Start of Material supplied

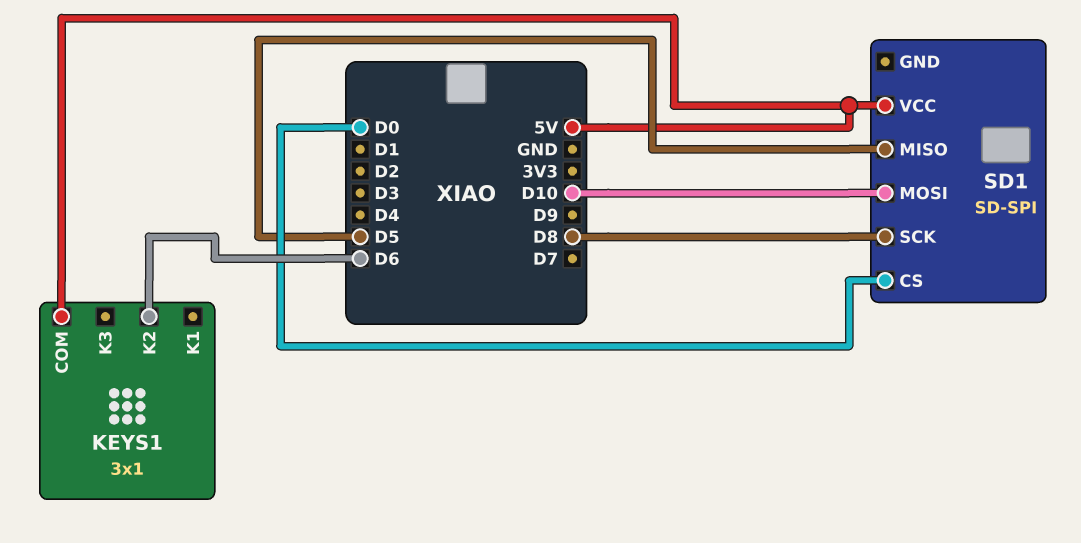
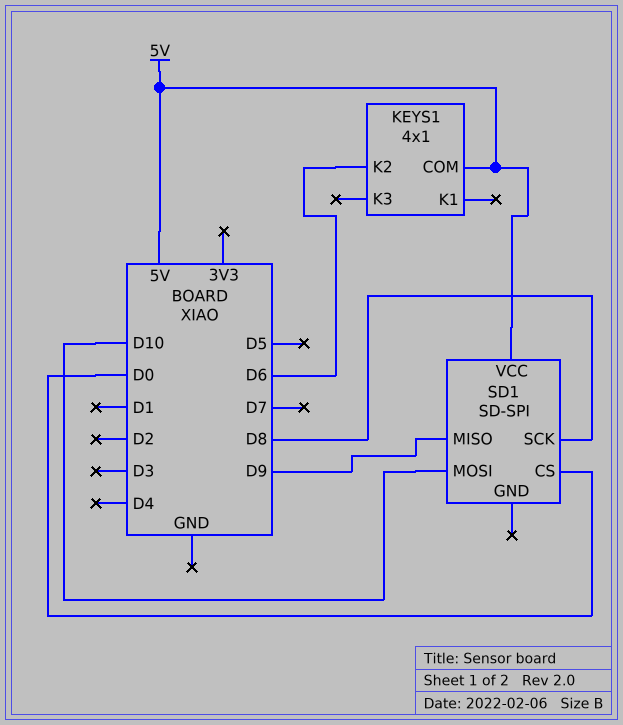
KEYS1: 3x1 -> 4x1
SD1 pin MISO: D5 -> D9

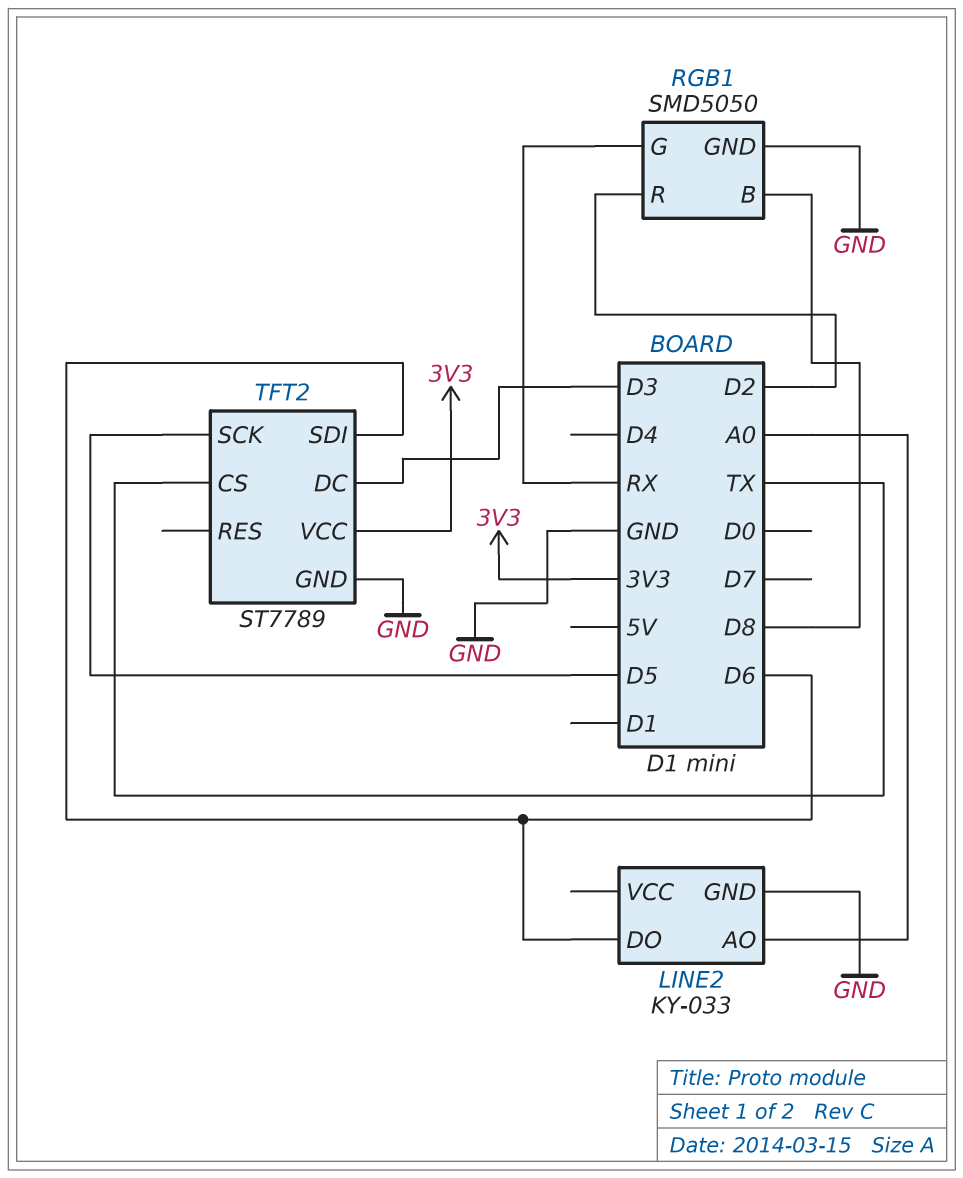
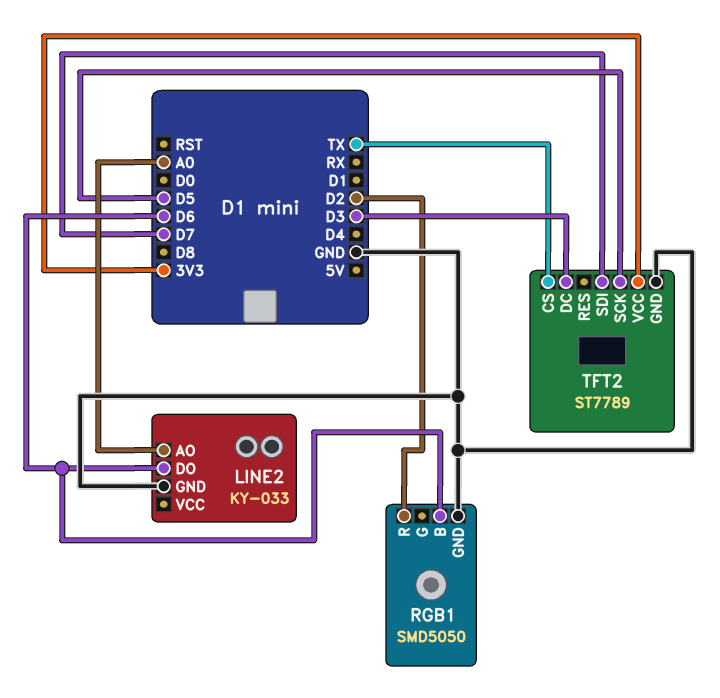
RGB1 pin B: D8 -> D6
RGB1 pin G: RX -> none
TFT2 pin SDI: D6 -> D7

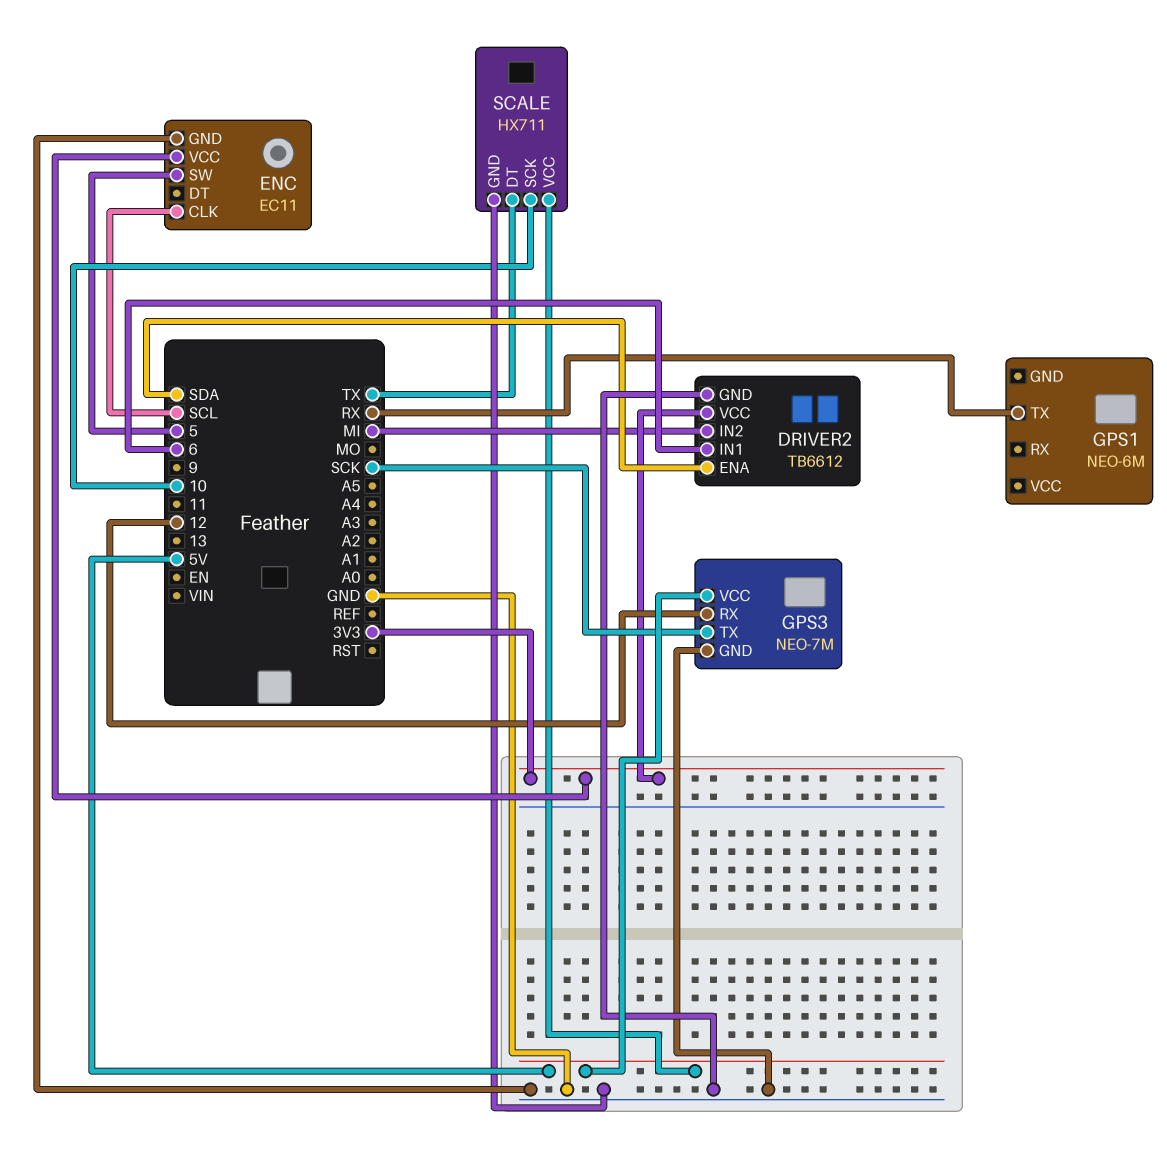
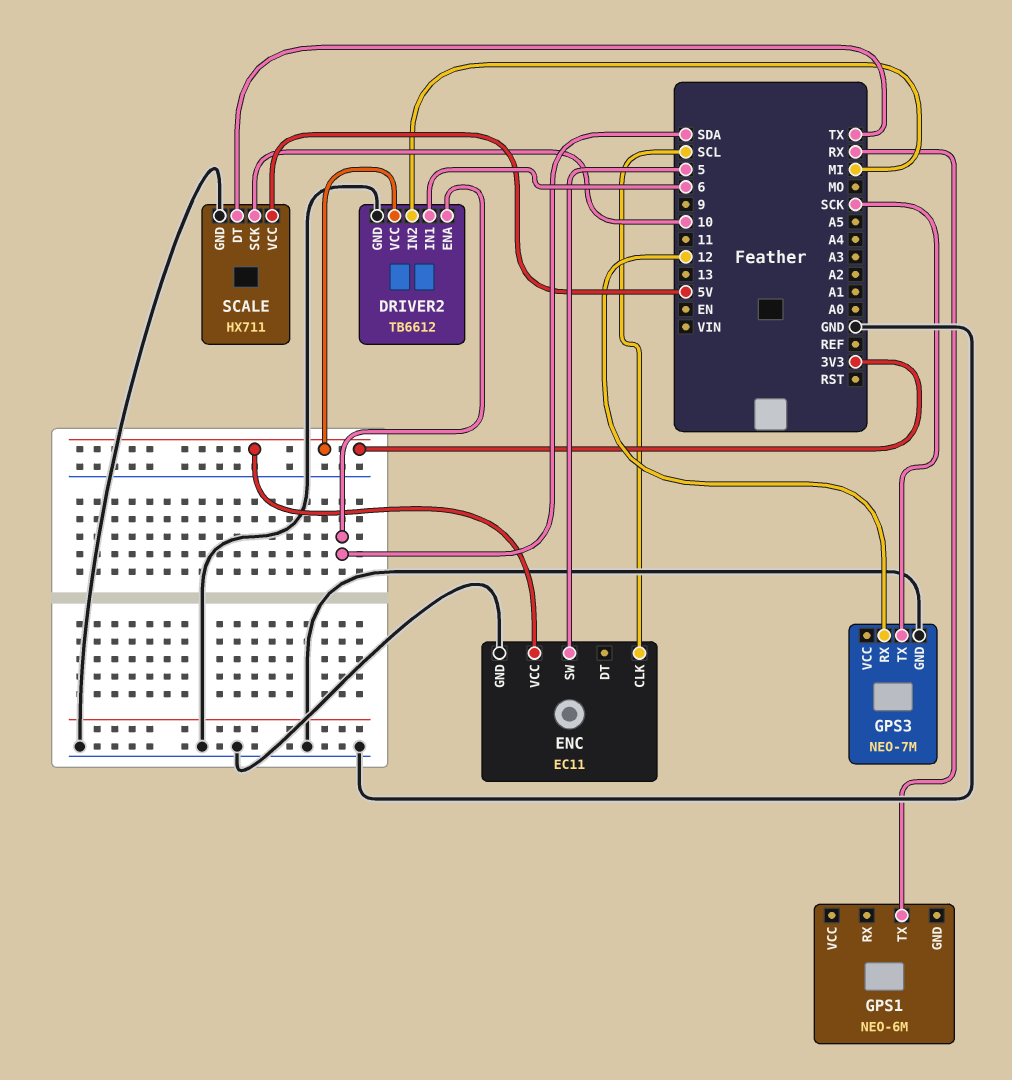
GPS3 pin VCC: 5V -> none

End of Material supplied

Assigned task :: Without the pictures, copy out all the records above exactly.

Exercise solution ::
KEYS1: 3x1 -> 4x1
SD1 pin MISO: D5 -> D9

RGB1 pin B: D8 -> D6
RGB1 pin G: RX -> none
TFT2 pin SDI: D6 -> D7

GPS3 pin VCC: 5V -> none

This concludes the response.